**Exercise objective**
All lines in the data that hold the word "turquoise" need copying.

==================================================

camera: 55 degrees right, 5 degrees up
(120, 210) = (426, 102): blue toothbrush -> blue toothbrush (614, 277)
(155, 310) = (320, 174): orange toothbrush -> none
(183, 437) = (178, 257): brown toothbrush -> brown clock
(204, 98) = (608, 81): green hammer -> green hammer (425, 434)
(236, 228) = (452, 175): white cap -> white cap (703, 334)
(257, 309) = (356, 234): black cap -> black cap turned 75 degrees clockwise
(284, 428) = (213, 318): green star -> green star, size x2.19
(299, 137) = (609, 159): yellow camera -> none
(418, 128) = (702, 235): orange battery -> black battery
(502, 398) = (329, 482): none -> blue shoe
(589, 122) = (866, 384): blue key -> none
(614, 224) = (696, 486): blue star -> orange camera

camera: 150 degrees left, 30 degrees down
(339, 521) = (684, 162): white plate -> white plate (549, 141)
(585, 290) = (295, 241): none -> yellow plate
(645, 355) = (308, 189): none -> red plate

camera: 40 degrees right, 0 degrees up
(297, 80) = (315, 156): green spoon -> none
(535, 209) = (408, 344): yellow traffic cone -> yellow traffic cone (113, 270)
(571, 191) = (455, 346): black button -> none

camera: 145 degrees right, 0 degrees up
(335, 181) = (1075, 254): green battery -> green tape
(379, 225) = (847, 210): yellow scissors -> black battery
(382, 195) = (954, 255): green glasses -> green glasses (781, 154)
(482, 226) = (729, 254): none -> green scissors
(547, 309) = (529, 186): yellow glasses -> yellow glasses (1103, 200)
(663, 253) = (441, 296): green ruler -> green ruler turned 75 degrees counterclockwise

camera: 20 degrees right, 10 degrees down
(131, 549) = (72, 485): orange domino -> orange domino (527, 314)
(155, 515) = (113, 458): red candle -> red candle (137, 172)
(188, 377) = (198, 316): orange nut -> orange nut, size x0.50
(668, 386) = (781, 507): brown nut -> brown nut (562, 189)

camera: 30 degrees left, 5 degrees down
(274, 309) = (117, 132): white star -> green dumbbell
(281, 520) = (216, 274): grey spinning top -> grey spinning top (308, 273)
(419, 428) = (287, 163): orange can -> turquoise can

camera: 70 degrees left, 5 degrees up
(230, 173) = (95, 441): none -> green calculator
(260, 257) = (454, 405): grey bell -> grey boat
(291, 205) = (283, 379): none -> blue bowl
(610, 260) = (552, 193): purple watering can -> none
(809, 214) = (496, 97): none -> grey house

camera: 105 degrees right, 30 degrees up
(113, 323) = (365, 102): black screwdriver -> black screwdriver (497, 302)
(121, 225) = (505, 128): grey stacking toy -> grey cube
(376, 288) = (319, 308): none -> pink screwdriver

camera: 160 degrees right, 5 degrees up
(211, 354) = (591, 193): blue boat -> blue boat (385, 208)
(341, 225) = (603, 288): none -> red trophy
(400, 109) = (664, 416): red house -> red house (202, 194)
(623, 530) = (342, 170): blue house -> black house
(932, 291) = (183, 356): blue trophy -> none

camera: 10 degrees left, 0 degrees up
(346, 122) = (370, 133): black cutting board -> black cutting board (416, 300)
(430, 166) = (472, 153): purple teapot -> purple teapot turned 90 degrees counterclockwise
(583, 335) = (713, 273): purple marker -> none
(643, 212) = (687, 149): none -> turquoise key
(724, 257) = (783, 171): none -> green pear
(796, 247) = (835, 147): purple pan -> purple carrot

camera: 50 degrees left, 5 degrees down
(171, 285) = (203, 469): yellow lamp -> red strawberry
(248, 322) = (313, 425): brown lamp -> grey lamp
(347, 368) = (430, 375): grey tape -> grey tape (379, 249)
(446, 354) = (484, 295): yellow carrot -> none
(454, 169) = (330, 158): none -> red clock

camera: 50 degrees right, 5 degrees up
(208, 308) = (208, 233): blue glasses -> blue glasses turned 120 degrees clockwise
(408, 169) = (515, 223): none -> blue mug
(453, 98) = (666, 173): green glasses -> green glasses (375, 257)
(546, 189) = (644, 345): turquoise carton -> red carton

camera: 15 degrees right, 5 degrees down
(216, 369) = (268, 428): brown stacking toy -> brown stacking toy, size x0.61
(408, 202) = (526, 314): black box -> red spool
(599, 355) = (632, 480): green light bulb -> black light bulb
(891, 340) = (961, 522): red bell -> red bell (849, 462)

==================================================

**Response to this exercise**
(419, 428) = (287, 163): orange can -> turquoise can
(643, 212) = (687, 149): none -> turquoise key
(546, 189) = (644, 345): turquoise carton -> red carton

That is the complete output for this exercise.